### Aim of the exercise
Go through the listing and set it down exactly, leaving out its pictures.
────────────────
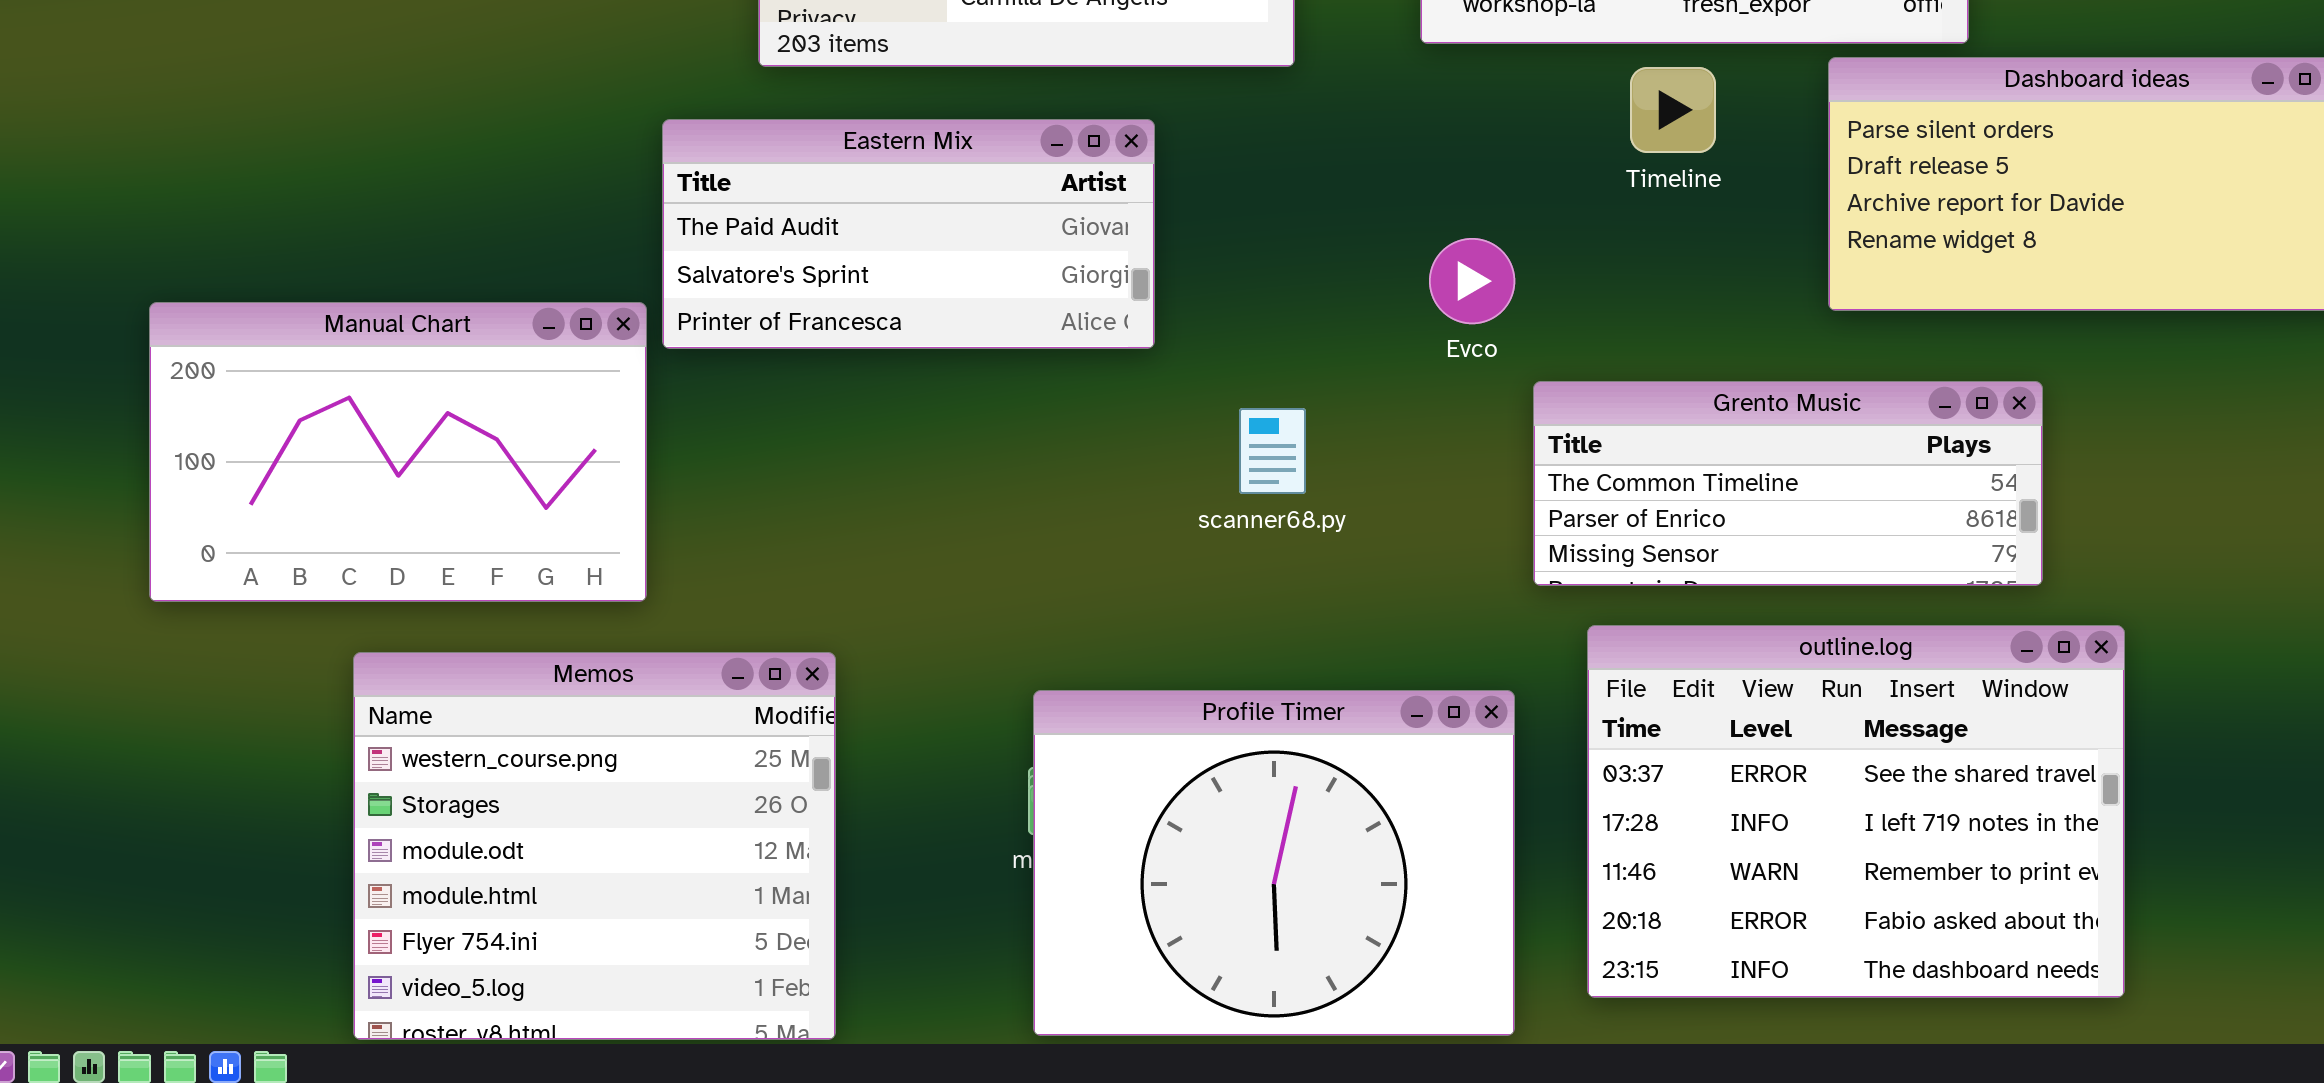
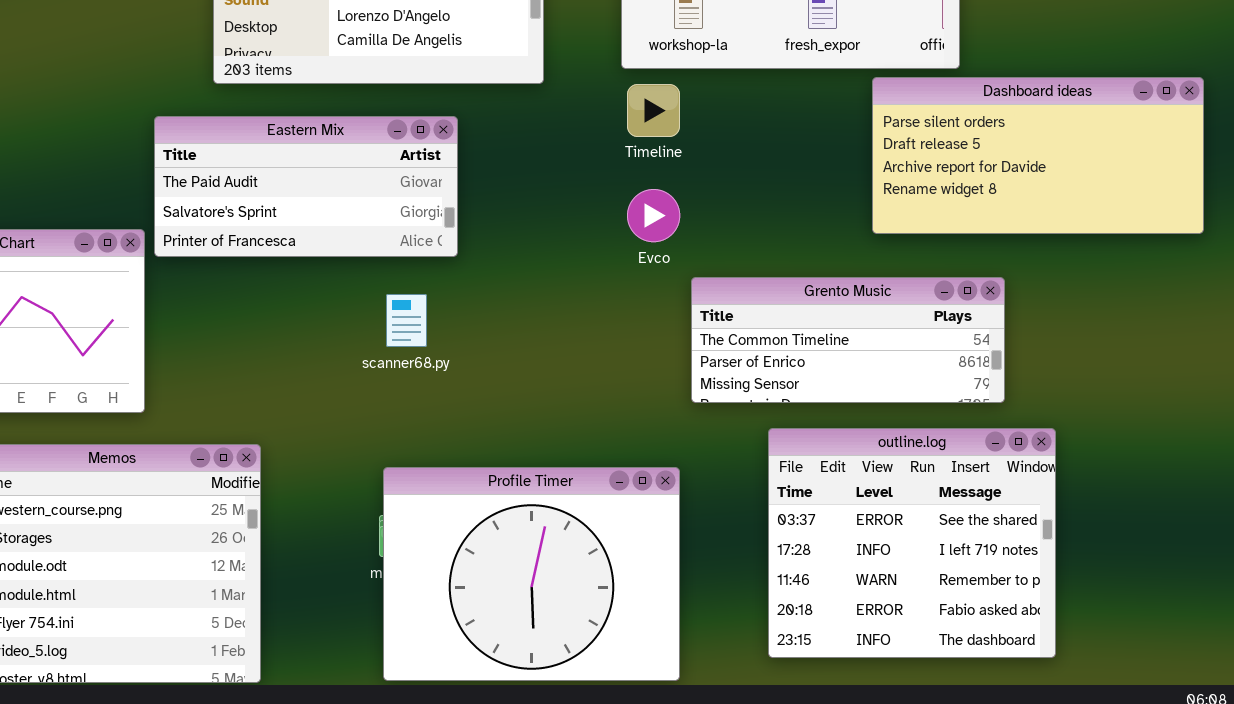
Timeline: [1630,67,1716,153] -> [627,84,680,137], moved
scanner68.py: [1239,408,1306,494] -> [386,294,427,347], moved
outline.log: [1587,625,2125,998] -> [768,428,1056,658], resized

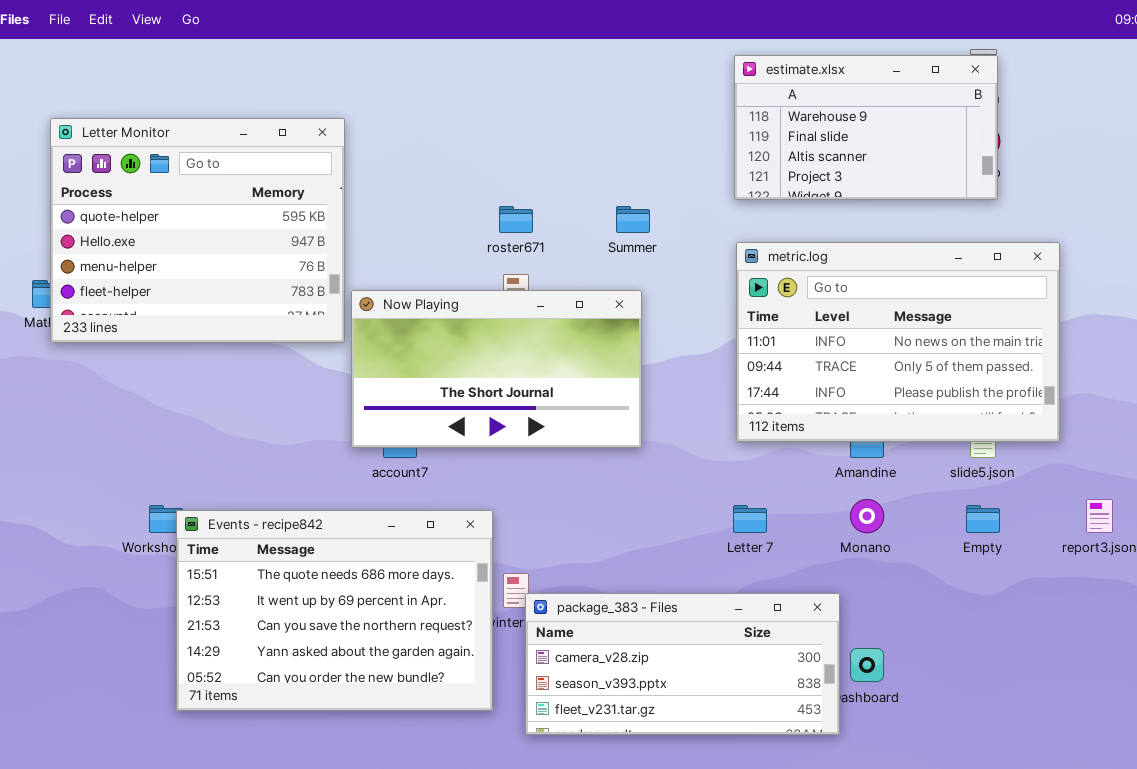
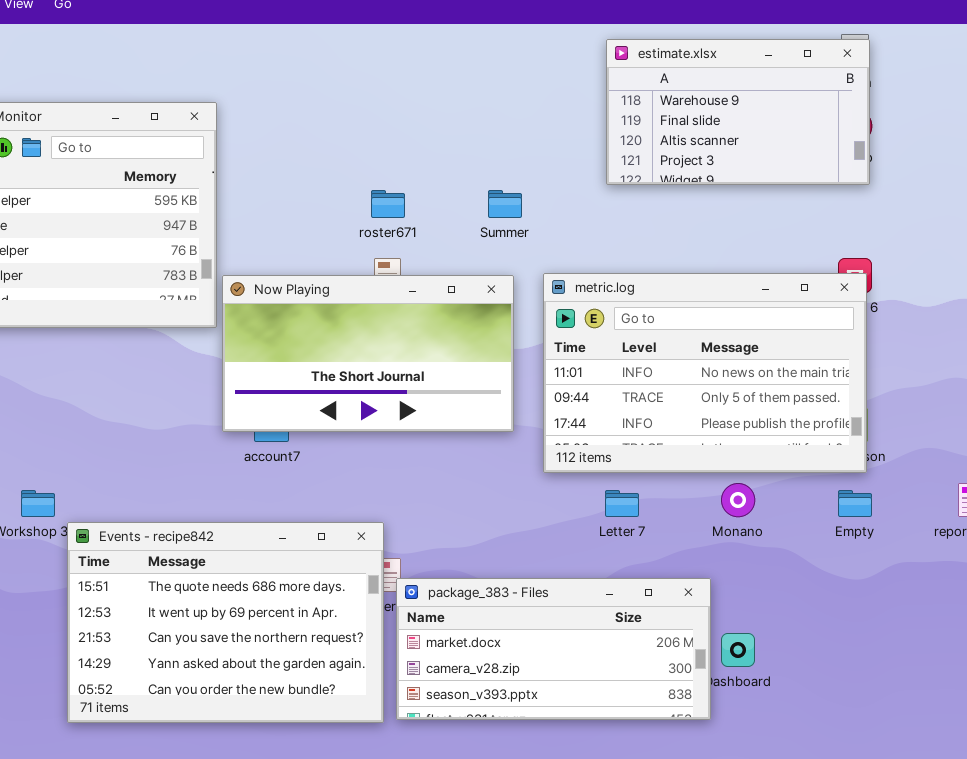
metric.log: [736,242,1060,442] -> [543,273,867,473], moved
Events - recipe842: [176,510,493,711] -> [67,522,384,723], moved
package_383 - Files: [525,593,840,735] -> [396,578,711,720], scrolled up 1 row

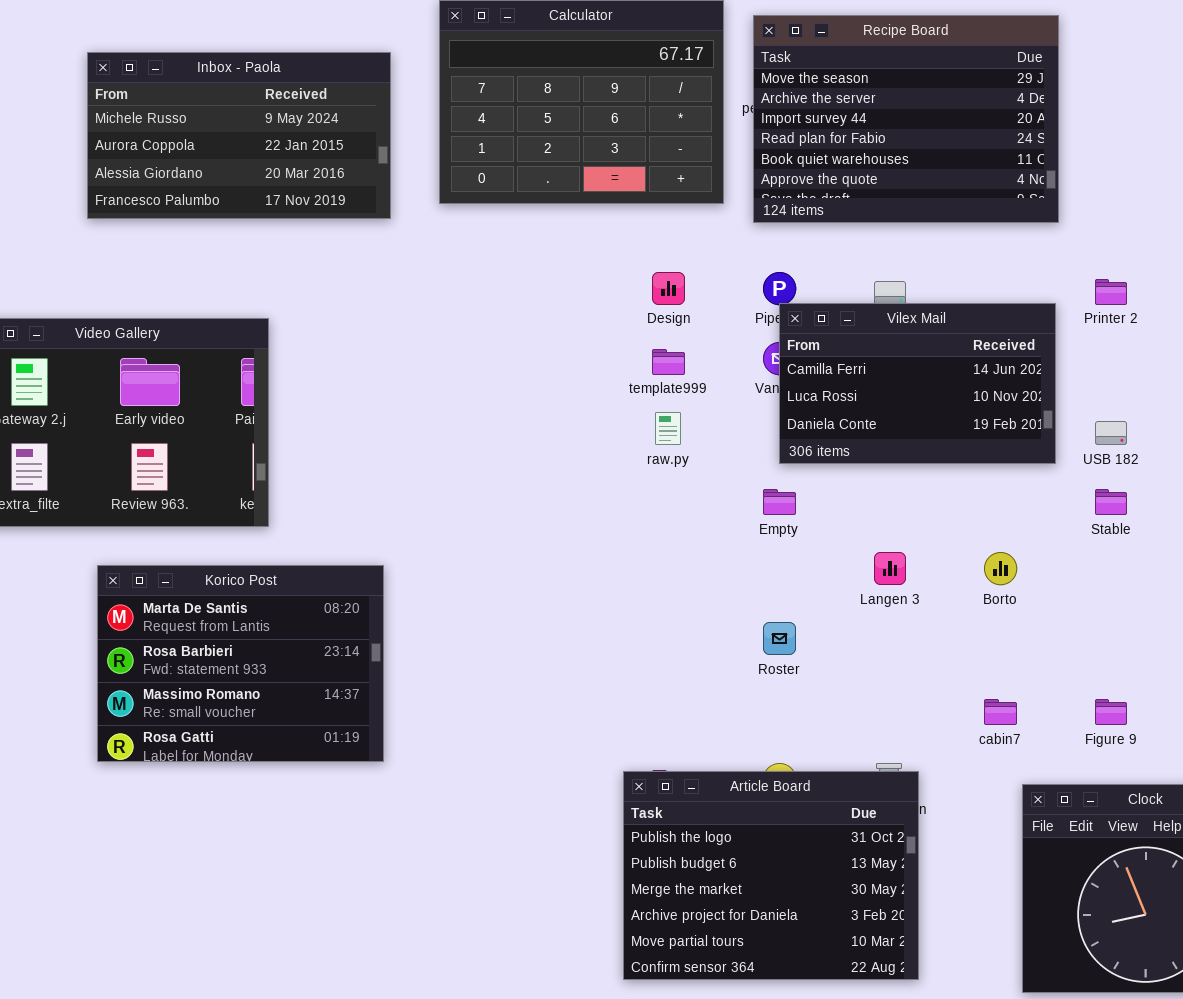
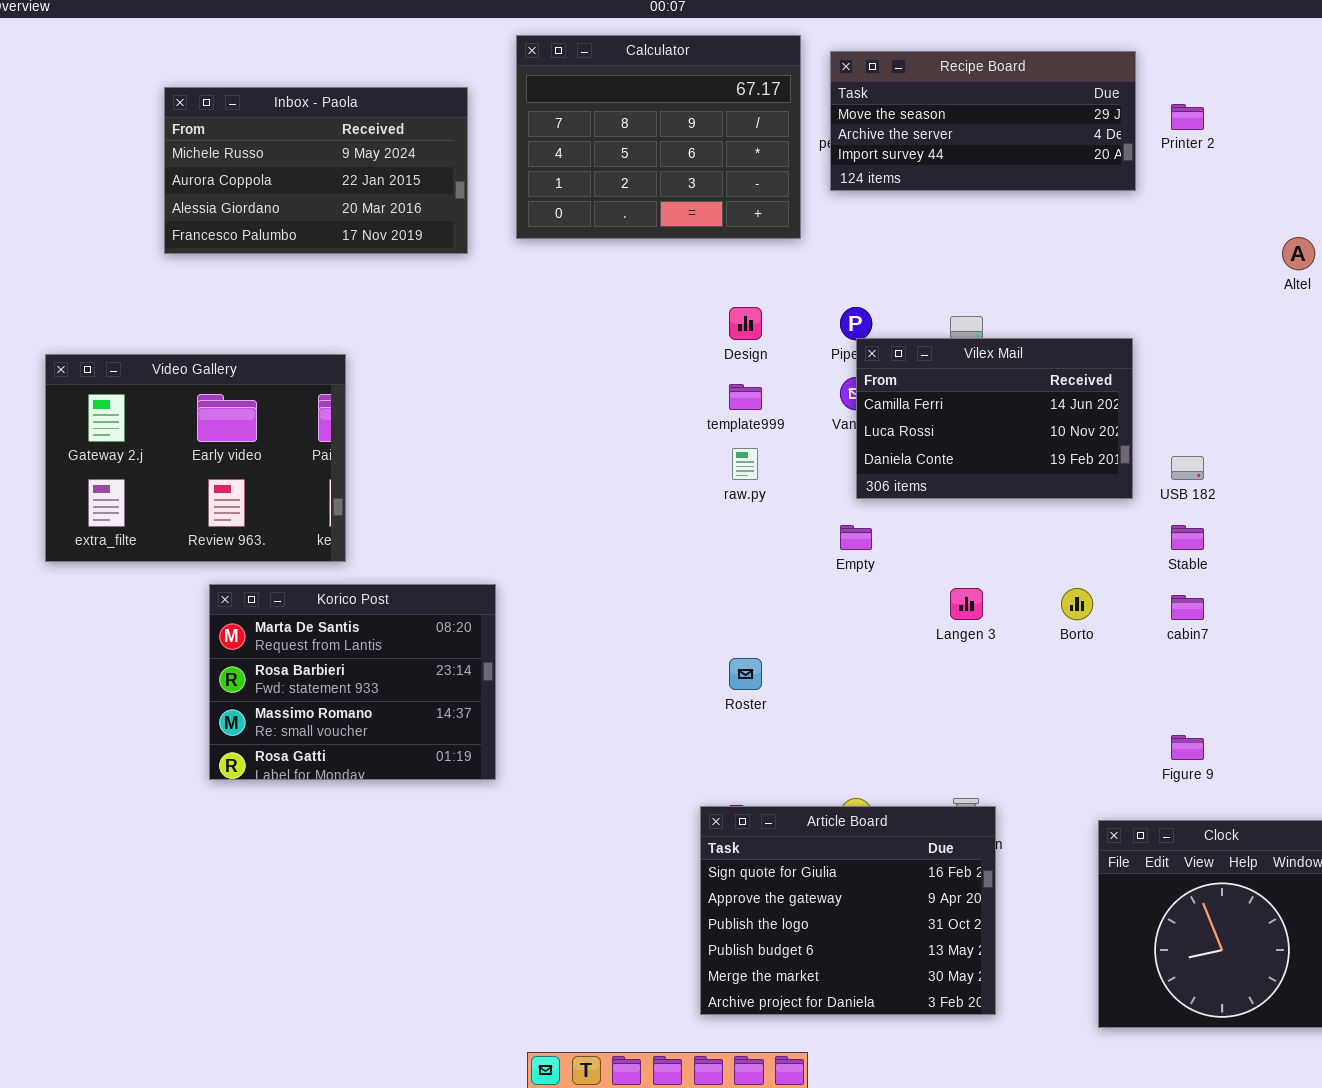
Recipe Board: [753,15,1059,223] -> [830,51,1136,191], resized
Printer 2: [1095,279,1127,305] -> [1171,104,1204,130], moved
Korico Post: [97,565,384,762] -> [209,584,496,780], moved
Roster: [763,622,796,655] -> [729,658,762,690], moved
cabin7: [984,699,1017,725] -> [1171,595,1204,620], moved
Article Board: [623,771,919,980] -> [700,806,996,1015], scrolled up 2 rows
────────────────
### Result below
Timeline: [1630,67,1716,153] -> [627,84,680,137], moved
scanner68.py: [1239,408,1306,494] -> [386,294,427,347], moved
outline.log: [1587,625,2125,998] -> [768,428,1056,658], resized

metric.log: [736,242,1060,442] -> [543,273,867,473], moved
Events - recipe842: [176,510,493,711] -> [67,522,384,723], moved
package_383 - Files: [525,593,840,735] -> [396,578,711,720], scrolled up 1 row

Recipe Board: [753,15,1059,223] -> [830,51,1136,191], resized
Printer 2: [1095,279,1127,305] -> [1171,104,1204,130], moved
Korico Post: [97,565,384,762] -> [209,584,496,780], moved
Roster: [763,622,796,655] -> [729,658,762,690], moved
cabin7: [984,699,1017,725] -> [1171,595,1204,620], moved
Article Board: [623,771,919,980] -> [700,806,996,1015], scrolled up 2 rows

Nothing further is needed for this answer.